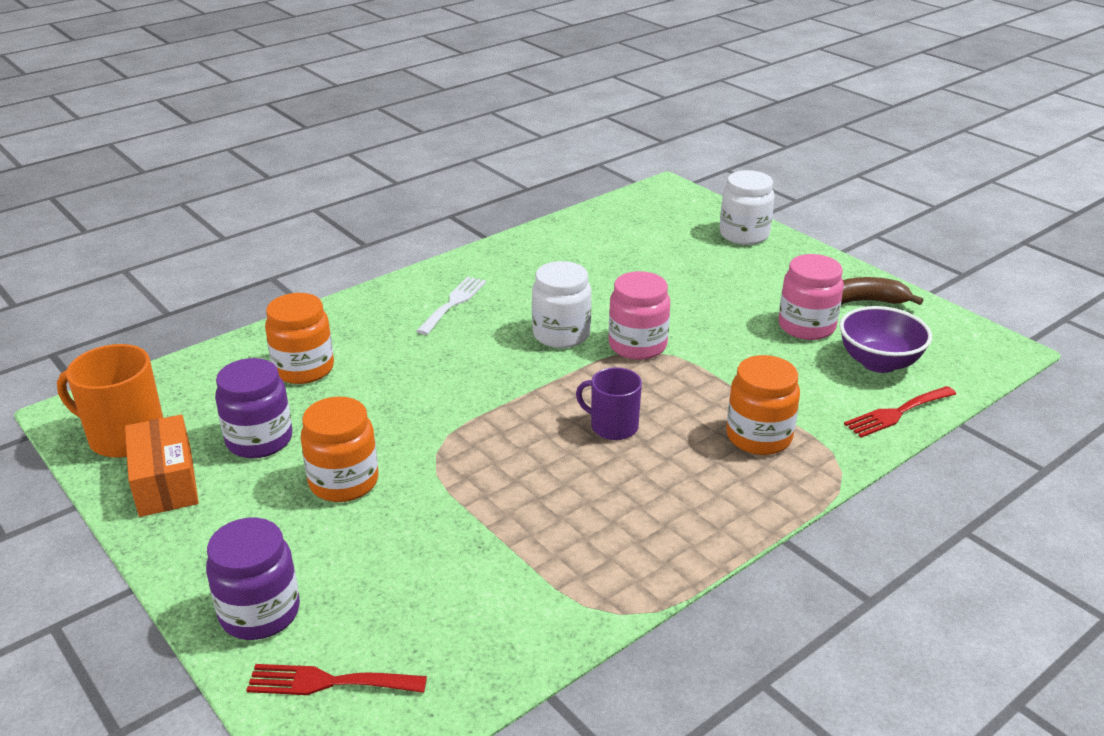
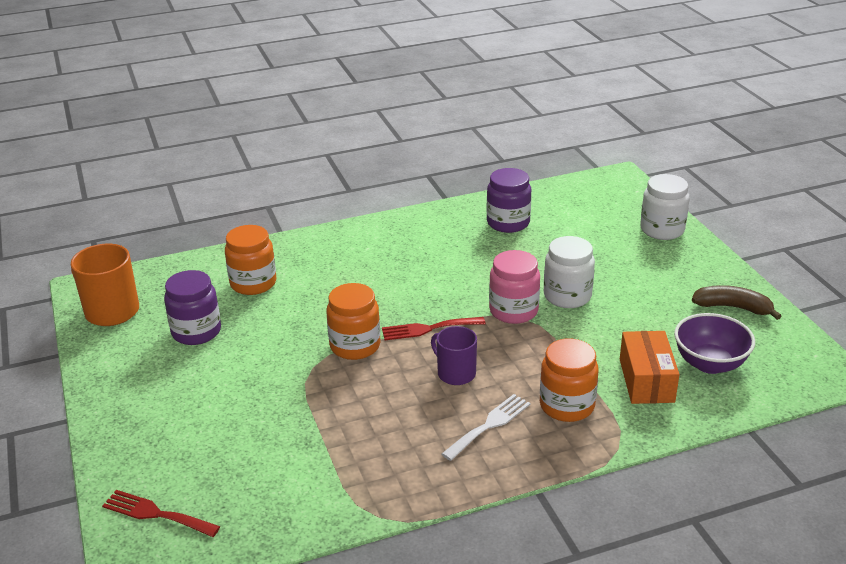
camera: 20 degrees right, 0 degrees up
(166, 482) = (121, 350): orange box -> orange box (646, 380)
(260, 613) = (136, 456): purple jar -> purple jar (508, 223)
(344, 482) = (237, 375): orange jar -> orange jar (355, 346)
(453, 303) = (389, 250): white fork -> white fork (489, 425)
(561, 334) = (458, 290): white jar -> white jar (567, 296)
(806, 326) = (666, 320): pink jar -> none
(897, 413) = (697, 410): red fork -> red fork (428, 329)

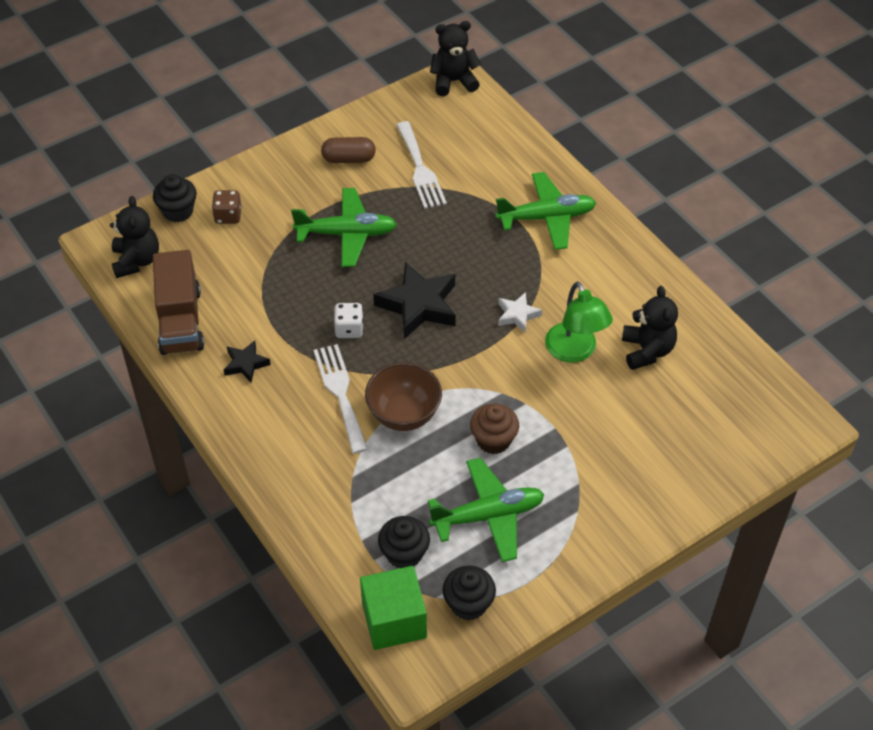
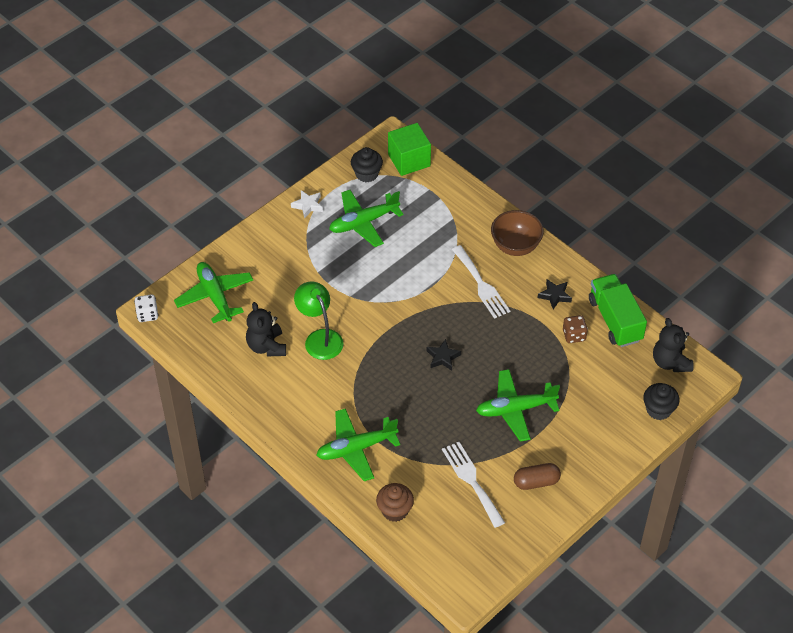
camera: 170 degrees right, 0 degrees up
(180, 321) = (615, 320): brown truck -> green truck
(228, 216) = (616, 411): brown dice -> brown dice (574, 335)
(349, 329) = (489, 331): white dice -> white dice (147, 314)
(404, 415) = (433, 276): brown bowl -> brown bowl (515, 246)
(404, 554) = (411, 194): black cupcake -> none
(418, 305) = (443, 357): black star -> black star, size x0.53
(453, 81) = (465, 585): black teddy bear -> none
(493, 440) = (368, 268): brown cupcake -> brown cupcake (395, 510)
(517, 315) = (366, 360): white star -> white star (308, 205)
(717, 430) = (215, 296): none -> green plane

• **What needs to be done**:
Copy every line where the word "dice" is present in the entries above.

• **Task solution**:
(228, 216) = (616, 411): brown dice -> brown dice (574, 335)
(349, 329) = (489, 331): white dice -> white dice (147, 314)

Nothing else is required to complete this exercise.